▸ Activity:
In the following listing, find the lines containing "square" and report them.
☆ ☆ ☆ ☆
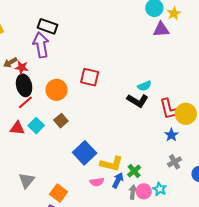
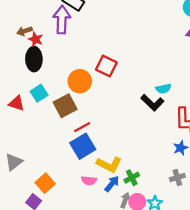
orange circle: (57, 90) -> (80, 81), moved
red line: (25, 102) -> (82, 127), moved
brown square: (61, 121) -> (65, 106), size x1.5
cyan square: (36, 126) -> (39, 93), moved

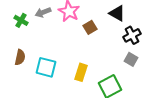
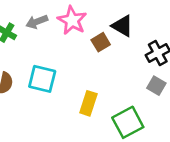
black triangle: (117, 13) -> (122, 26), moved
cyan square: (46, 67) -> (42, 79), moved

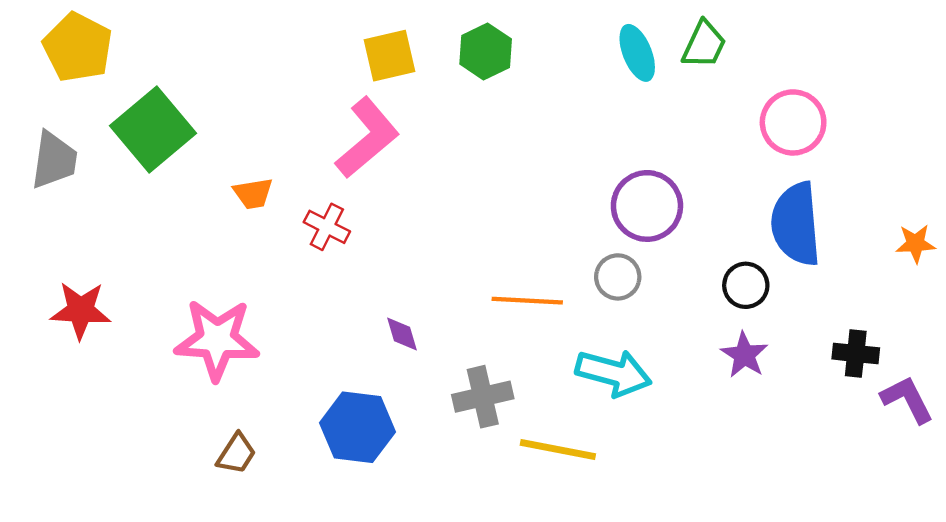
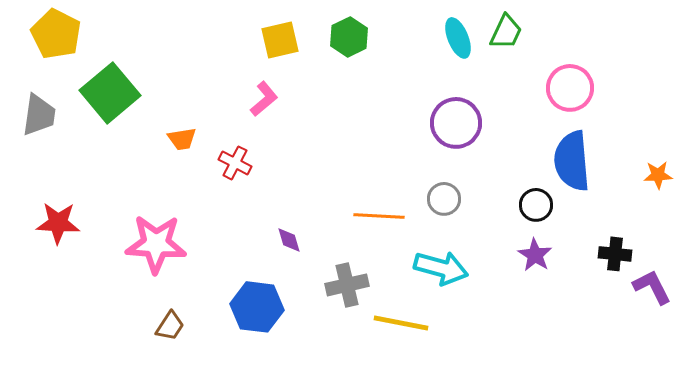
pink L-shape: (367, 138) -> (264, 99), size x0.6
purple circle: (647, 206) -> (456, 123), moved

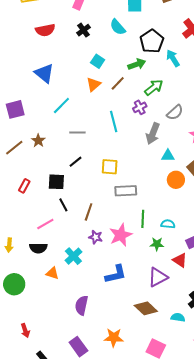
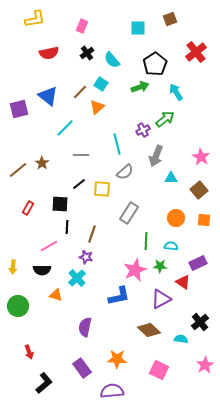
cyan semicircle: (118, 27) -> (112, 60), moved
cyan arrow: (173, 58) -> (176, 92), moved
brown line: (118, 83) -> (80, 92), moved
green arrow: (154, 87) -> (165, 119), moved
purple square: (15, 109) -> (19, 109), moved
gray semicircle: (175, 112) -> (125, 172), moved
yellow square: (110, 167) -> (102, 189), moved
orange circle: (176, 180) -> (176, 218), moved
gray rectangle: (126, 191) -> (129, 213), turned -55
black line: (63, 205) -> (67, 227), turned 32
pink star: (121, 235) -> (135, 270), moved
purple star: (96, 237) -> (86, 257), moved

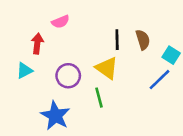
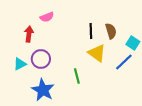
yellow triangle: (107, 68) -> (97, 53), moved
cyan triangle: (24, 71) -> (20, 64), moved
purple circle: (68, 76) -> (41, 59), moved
☆ ☆ ☆ ☆
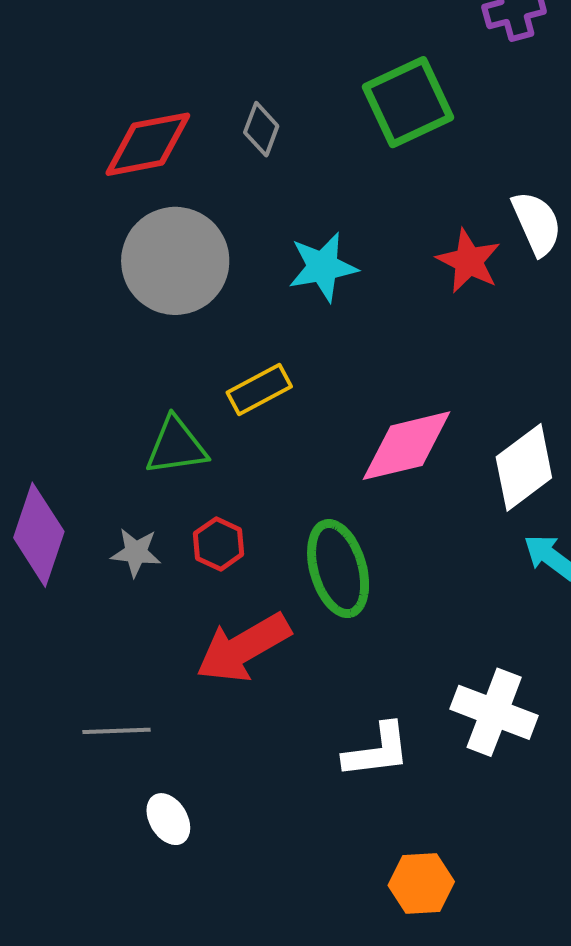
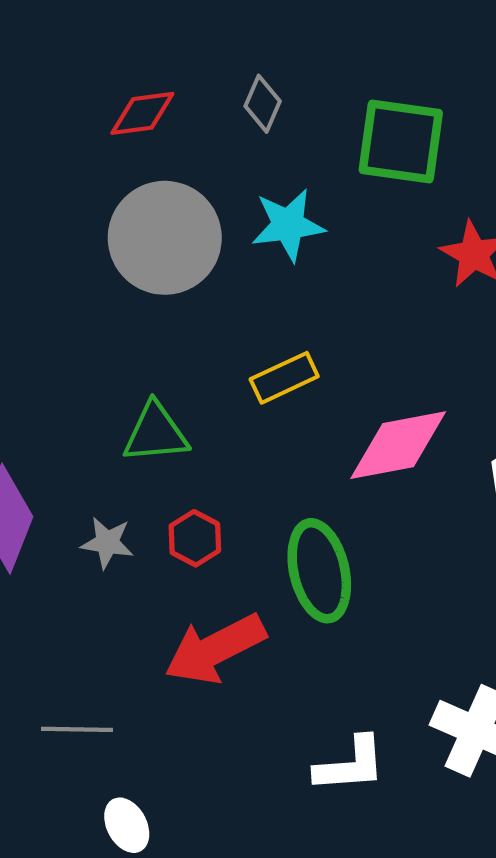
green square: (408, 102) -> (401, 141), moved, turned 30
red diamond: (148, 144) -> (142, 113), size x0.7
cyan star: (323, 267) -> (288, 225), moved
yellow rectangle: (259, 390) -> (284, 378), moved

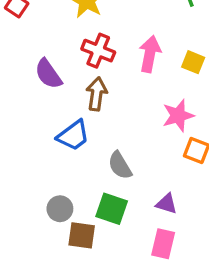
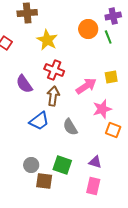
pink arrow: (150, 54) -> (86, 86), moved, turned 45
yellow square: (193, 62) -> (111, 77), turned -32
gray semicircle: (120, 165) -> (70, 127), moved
☆ ☆ ☆ ☆
▸ Task output:
brown square: (61, 121) -> (65, 106), size x1.5
cyan square: (36, 126) -> (39, 93), moved
cyan square: (46, 67) -> (42, 79), moved
purple square: (15, 109) -> (19, 109), moved
yellow square: (110, 167) -> (102, 189), moved
green square: (408, 102) -> (401, 141), moved, turned 30
yellow square: (193, 62) -> (111, 77), turned -32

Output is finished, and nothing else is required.